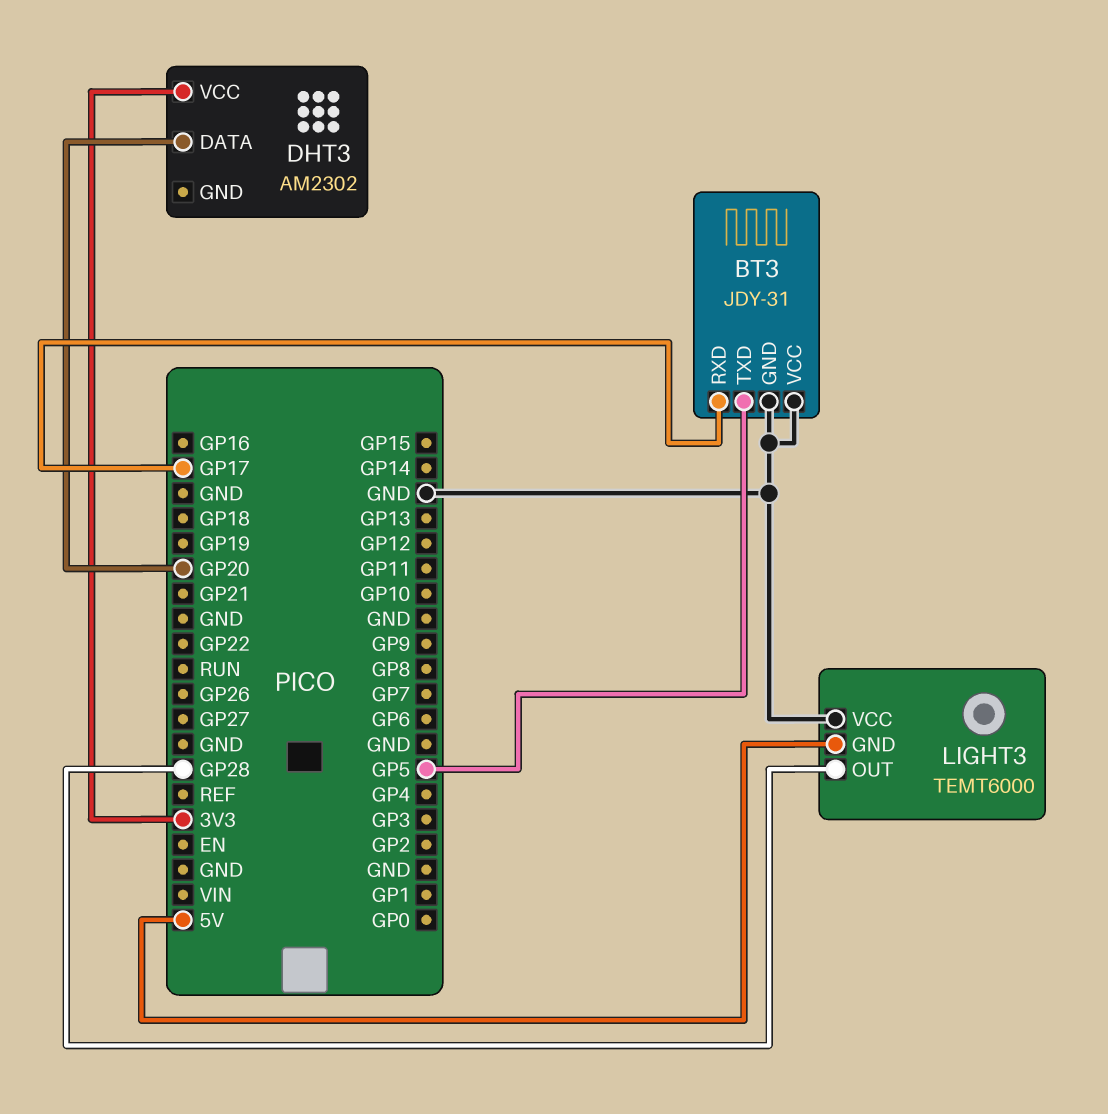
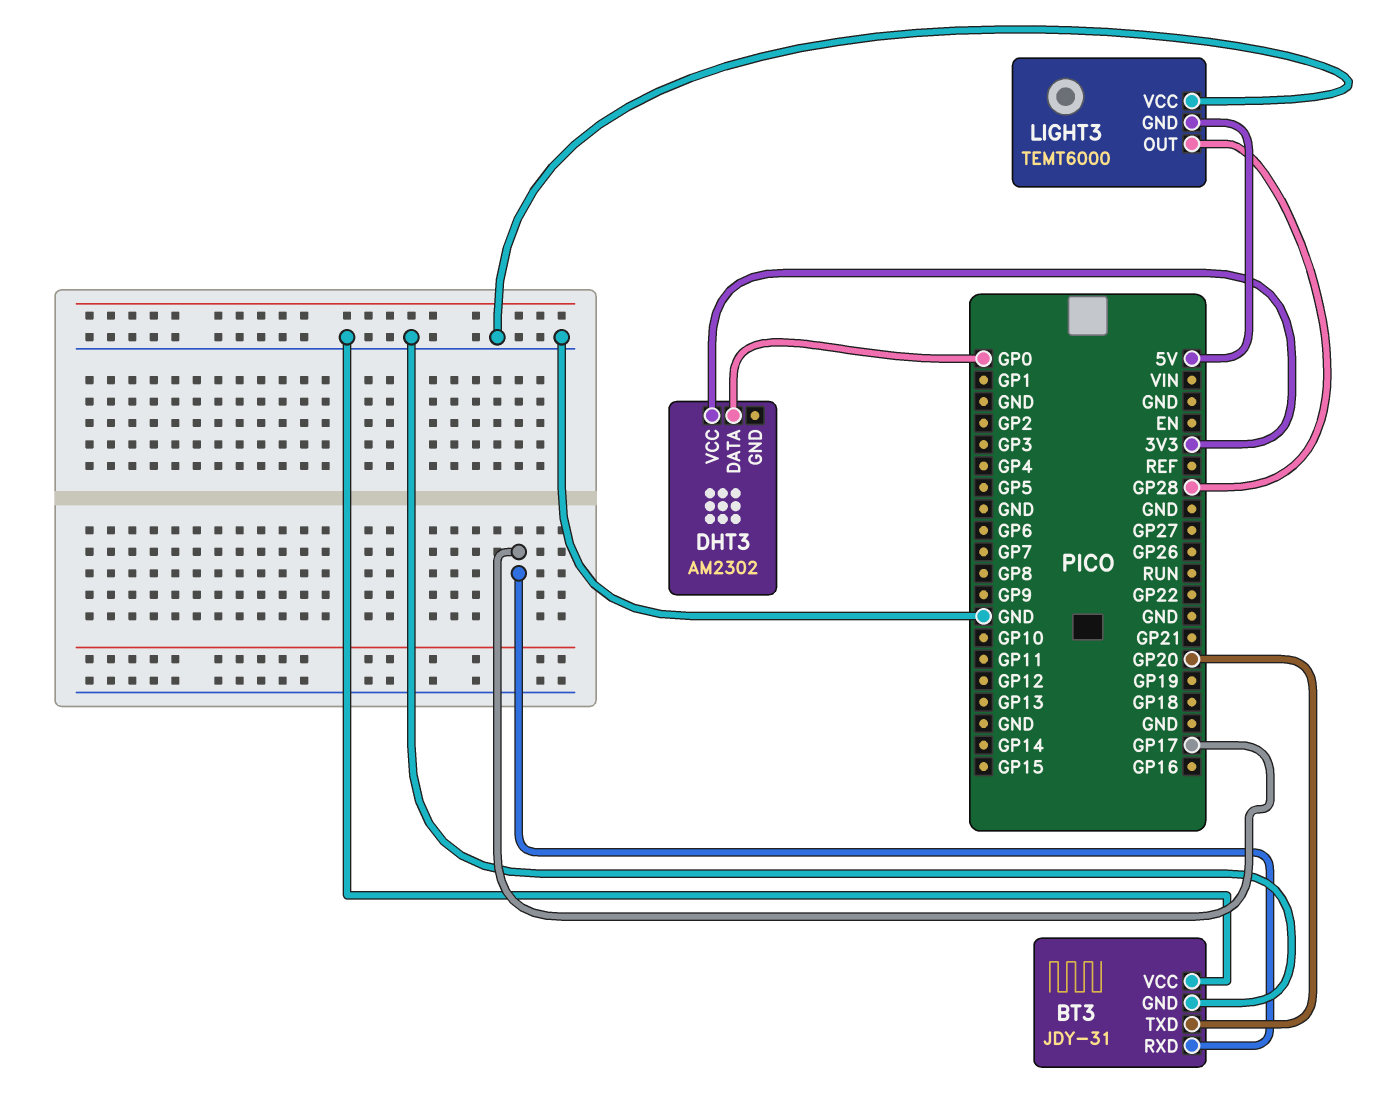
BT3 pin TXD: GP5 -> GP20
DHT3 pin DATA: GP20 -> GP0

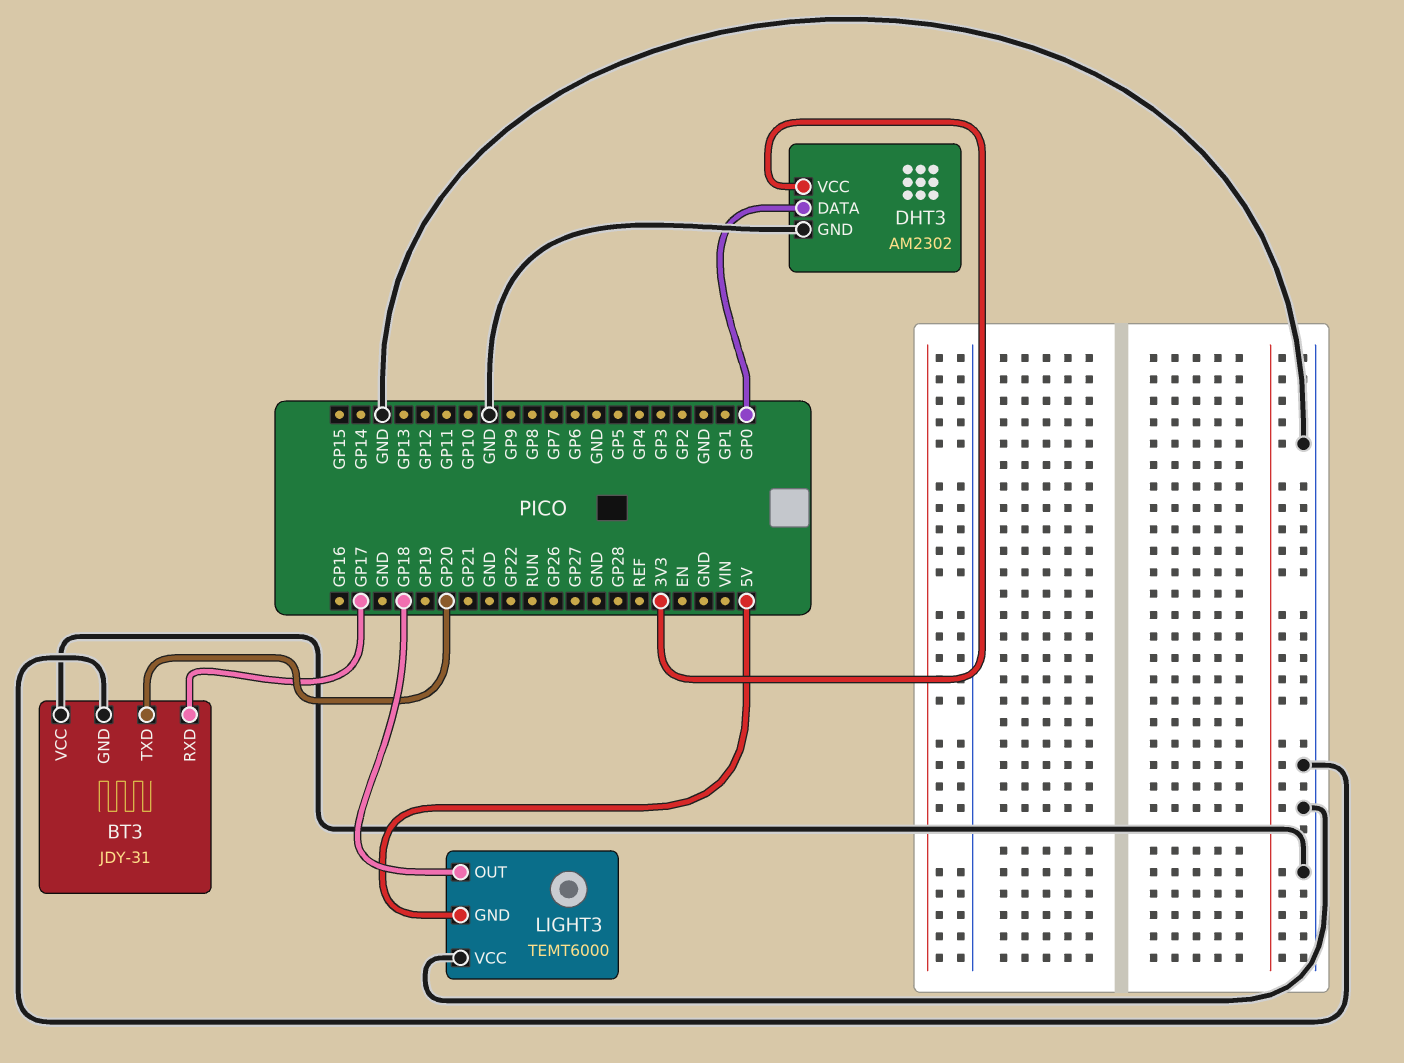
DHT3 pin GND: none -> GND
LIGHT3 pin OUT: GP28 -> GP18

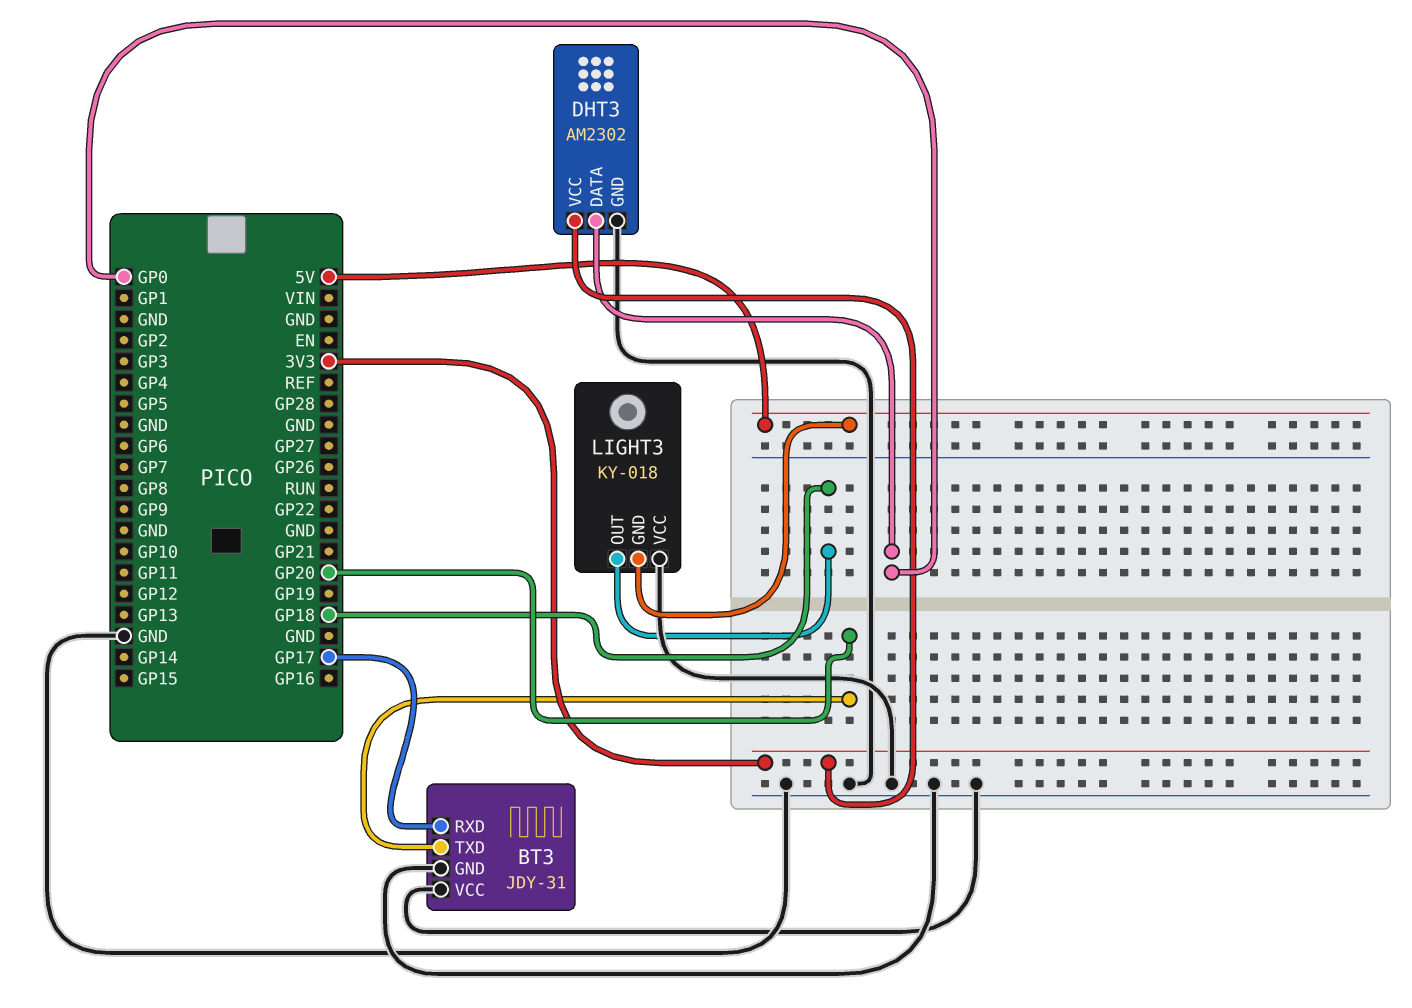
LIGHT3: TEMT6000 -> KY-018

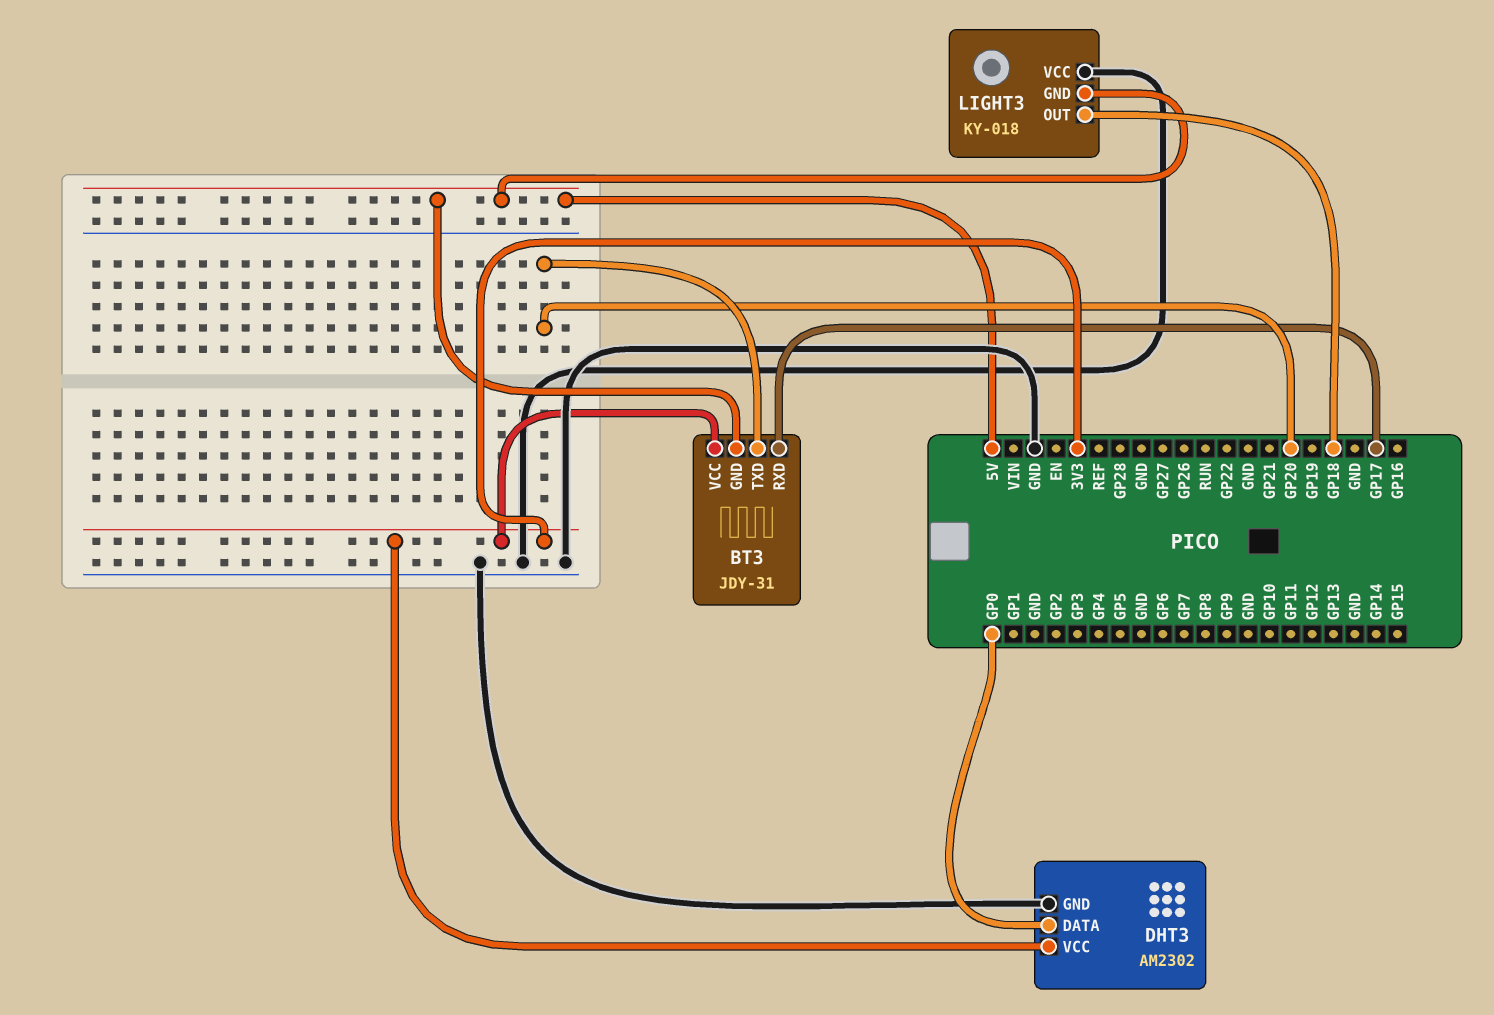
BT3 pin GND: GND -> 5V
BT3 pin VCC: GND -> 3V3

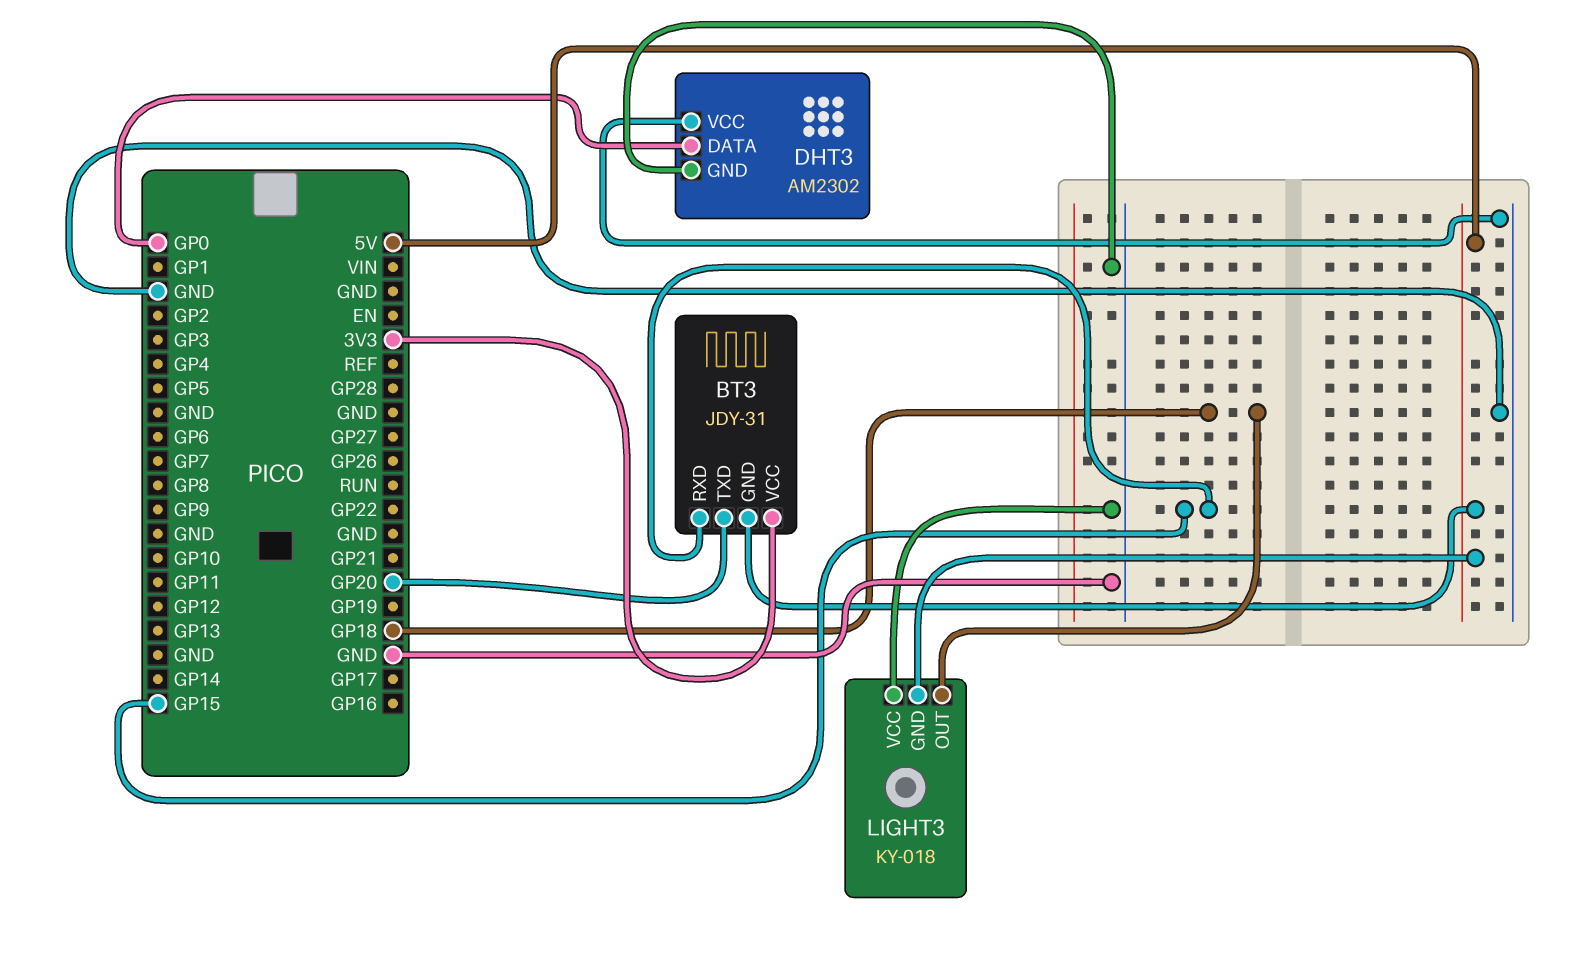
BT3 pin RXD: GP17 -> GP15
DHT3 pin VCC: 3V3 -> GND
----
#### Required work
Repeat the material above exactly; pictures do not belong in the copy.

#### Finished task
BT3 pin TXD: GP5 -> GP20
DHT3 pin DATA: GP20 -> GP0

DHT3 pin GND: none -> GND
LIGHT3 pin OUT: GP28 -> GP18

LIGHT3: TEMT6000 -> KY-018

BT3 pin GND: GND -> 5V
BT3 pin VCC: GND -> 3V3

BT3 pin RXD: GP17 -> GP15
DHT3 pin VCC: 3V3 -> GND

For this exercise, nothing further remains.